* **INSTRUCTIONS TO FOLLOW**
Give back exactly the lines of the data below, starting with the line that has "none -> grey 1x1 brick [478,292,540,370]" and going on through the line that has "purple 1x1 brick".
┄┄┄┄┄┄
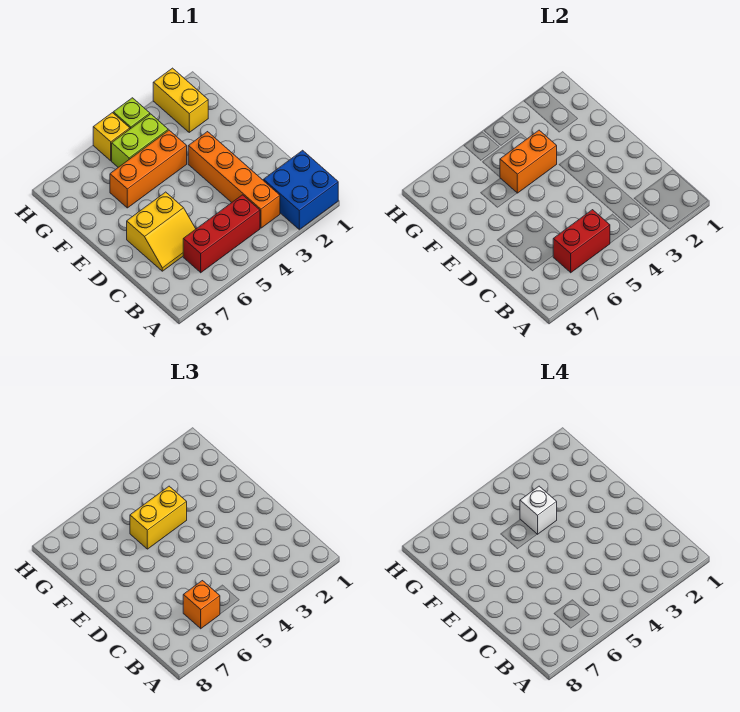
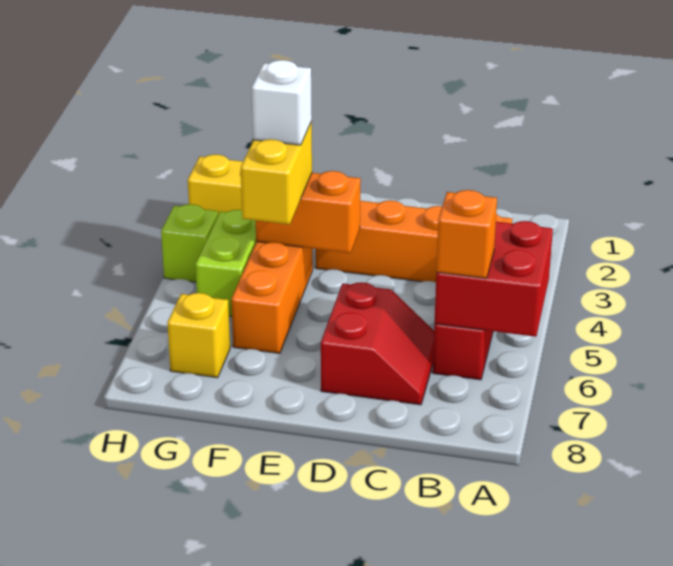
blue 2x2 brick [264,150,338,229] -> none
red 1x2 brick [553,210,610,273] -> red 2x2 brick [435,221,553,337]
yellow 2x2 slope [127,192,196,271] -> red 2x2 slope [321,282,434,405]
orange 1x2 brick [500,130,557,193] -> orange 1x2 brick turned to [256,171,361,253]
yellow 1x1 brick [93,113,130,161] -> yellow 1x1 brick moved to [167,293,230,378]

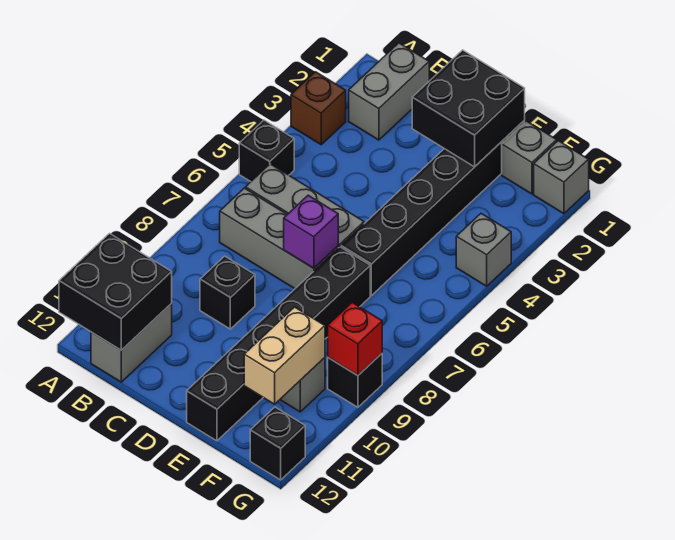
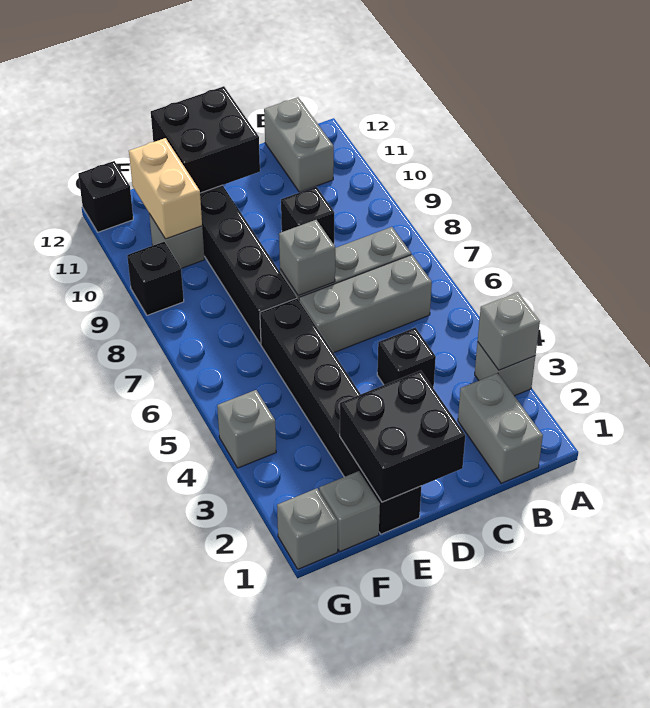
brown 1x1 brick [291,72,346,145] -> grey 1x1 brick [475,342,535,396]
none -> grey 1x1 brick [478,292,540,370]
black 1x1 brick [239,120,294,182] -> black 1x1 brick moved to [377,328,436,388]
black 2x2 brick [59,234,172,350] -> black 2x2 brick moved to [151,86,260,193]
purple 1x1 brick [284,195,338,268] -> grey 1x1 brick [279,220,335,296]
red 1x1 brick [328,303,382,375] -> none

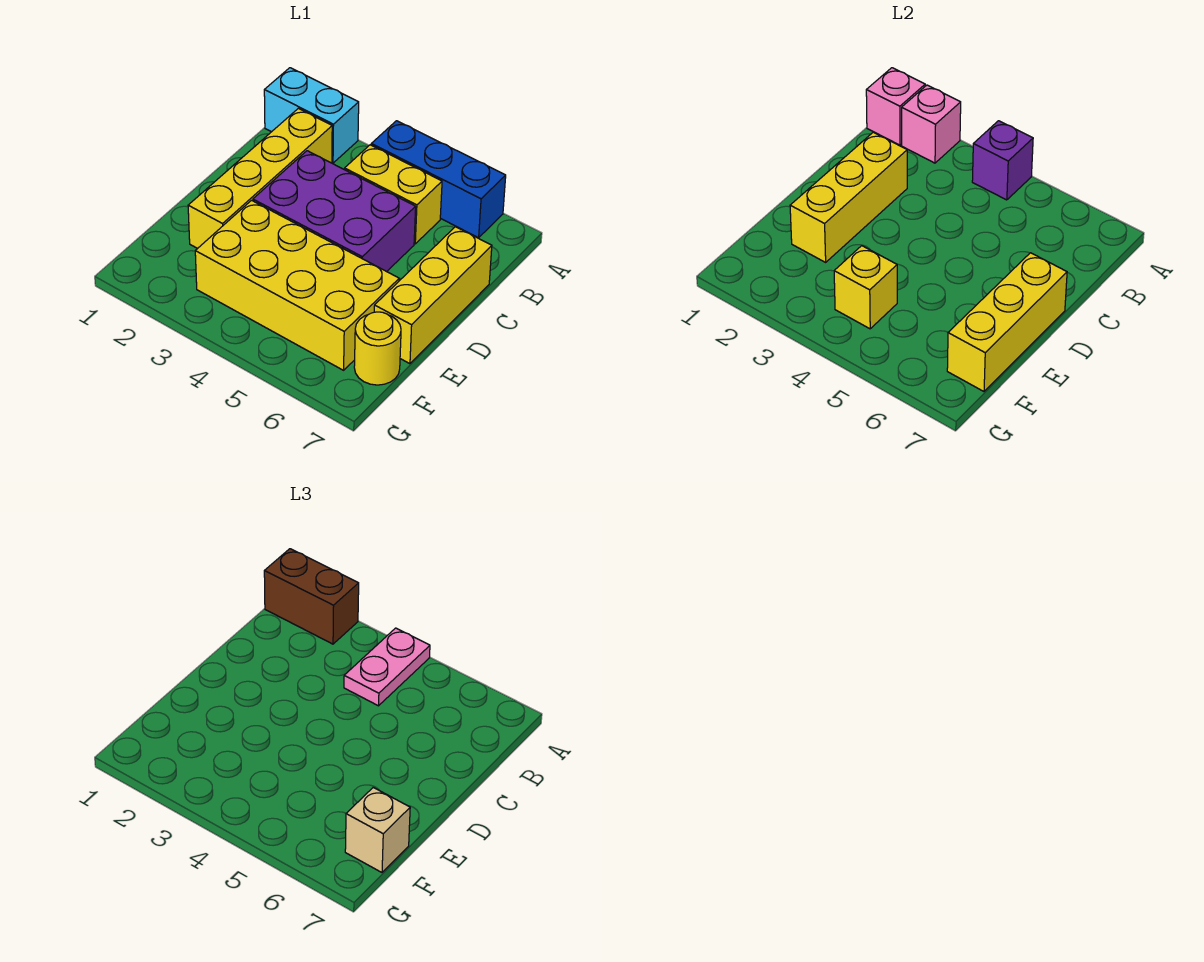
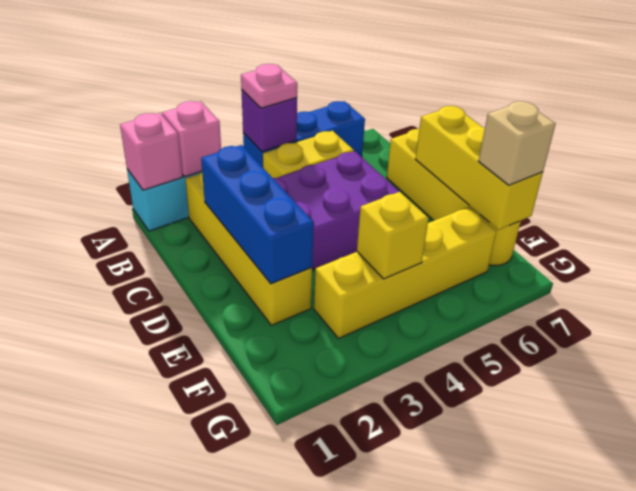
brown 1x2 brick [264,549,359,644] -> none
pink 1x2 plate [344,628,430,706] -> pink 1x1 plate [241,64,297,108]
yellow 1x3 brick [790,132,907,262] -> blue 1x3 brick [201,145,314,284]
yellow 2x4 brick [195,200,399,370] -> yellow 1x4 brick [314,207,496,339]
┄┄┄┄┄┄
* **RESPONSE TO THE TASK**
none -> grey 1x1 brick [478,292,540,370]
black 1x1 brick [239,120,294,182] -> black 1x1 brick moved to [377,328,436,388]
black 2x2 brick [59,234,172,350] -> black 2x2 brick moved to [151,86,260,193]
purple 1x1 brick [284,195,338,268] -> grey 1x1 brick [279,220,335,296]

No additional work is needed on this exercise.